TO-DO ITEM:
Repeat each entry word for word. Leave any images out of the copy.

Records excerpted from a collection

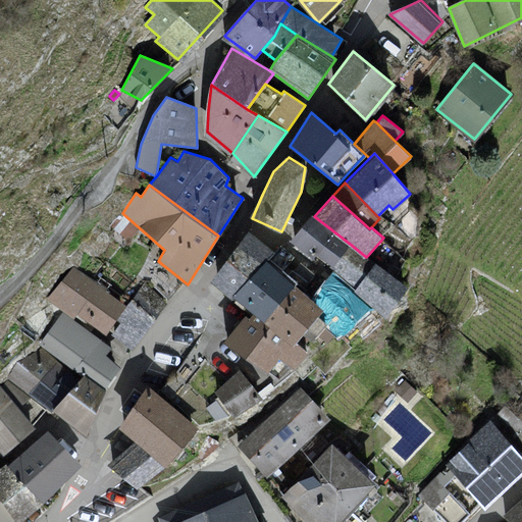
[(350,244),(314,216),(311,214),(290,241),(313,258),(316,255),(332,267),(350,244)]
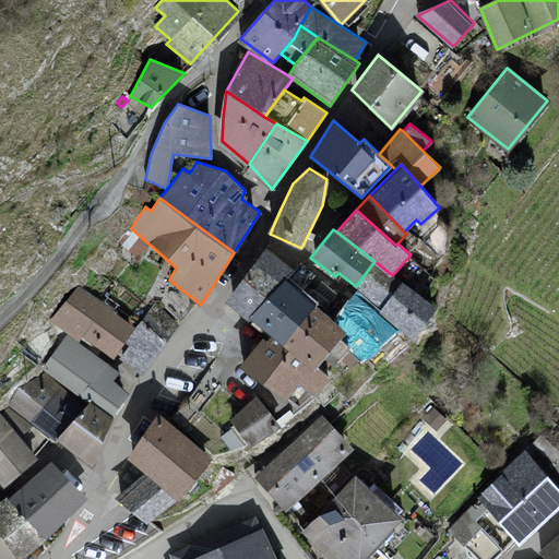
[(247,318),(285,277),(294,270),(265,247),(226,299),(247,318)]
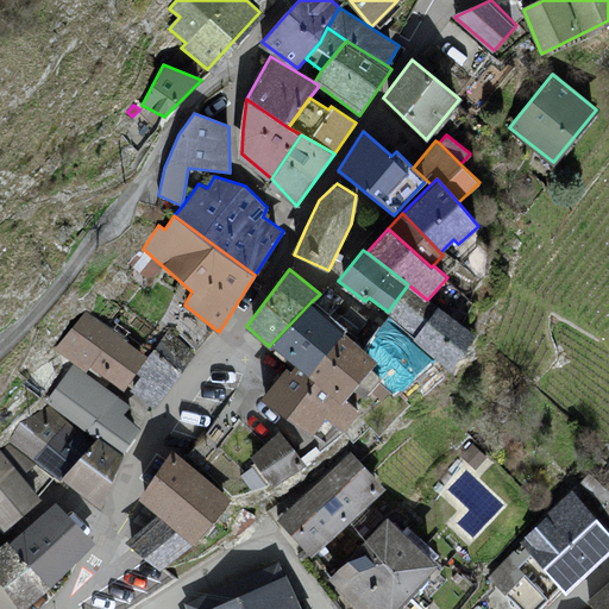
[(408,284),(388,312),(413,334),(435,303),(429,297),(427,300),(408,284)]
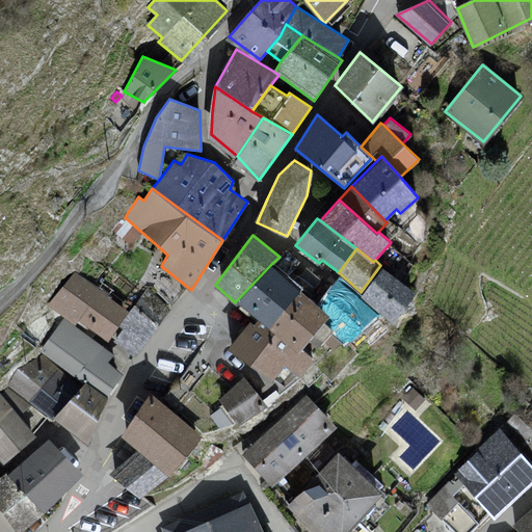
[(268,327),(300,290),(271,264),(235,302),(268,327)]
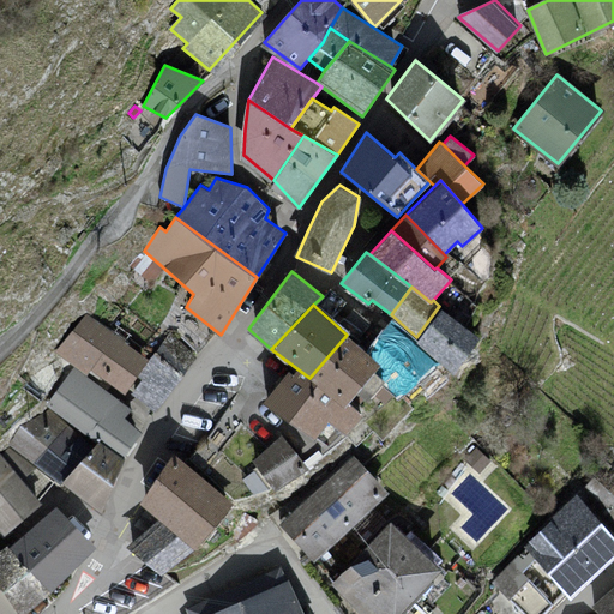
[(477,333),(441,308),(415,342),(452,373),(477,333)]
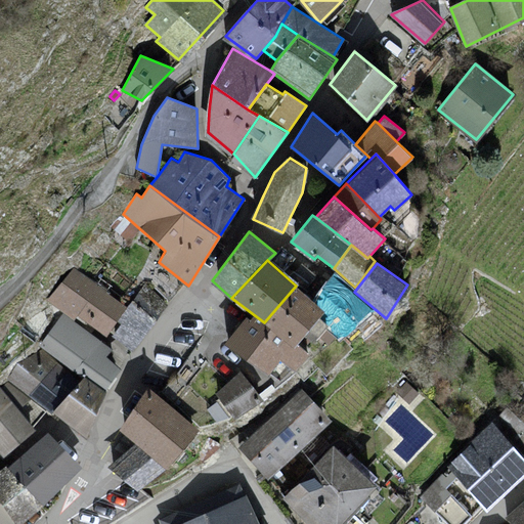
[(116,320),(127,307),(75,267),(46,300),(63,312),(75,319),(78,315),(105,335),(116,320)]
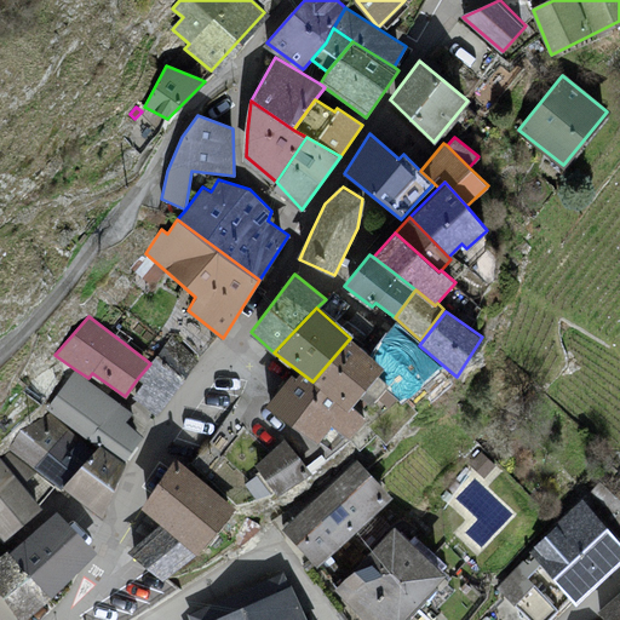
[(441,366),(394,326),(369,355),(383,368),(378,374),(390,384),(401,395),(403,396),(441,366)]
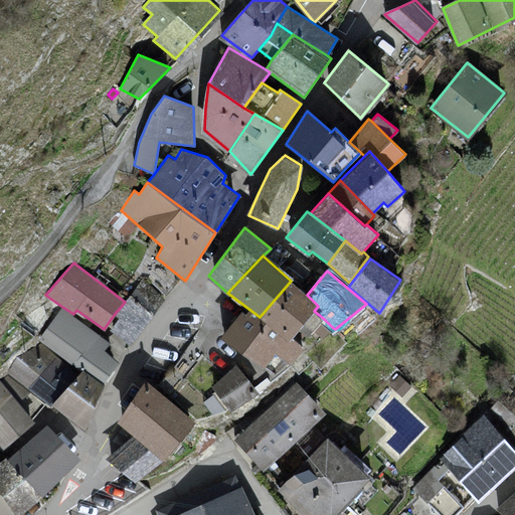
[(165,299),(143,278),(125,302),(114,315),(119,319),(110,331),(131,344),(165,299)]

RESPONSE TO THIS EXERCISE:
[(350,244),(314,216),(311,214),(290,241),(313,258),(316,255),(332,267),(350,244)]
[(247,318),(285,277),(294,270),(265,247),(226,299),(247,318)]
[(408,284),(388,312),(413,334),(435,303),(429,297),(427,300),(408,284)]
[(268,327),(300,290),(271,264),(235,302),(268,327)]
[(477,333),(441,308),(415,342),(452,373),(477,333)]
[(116,320),(127,307),(75,267),(46,300),(63,312),(75,319),(78,315),(105,335),(116,320)]
[(441,366),(394,326),(369,355),(383,368),(378,374),(390,384),(401,395),(403,396),(441,366)]
[(165,299),(143,278),(125,302),(114,315),(119,319),(110,331),(131,344),(165,299)]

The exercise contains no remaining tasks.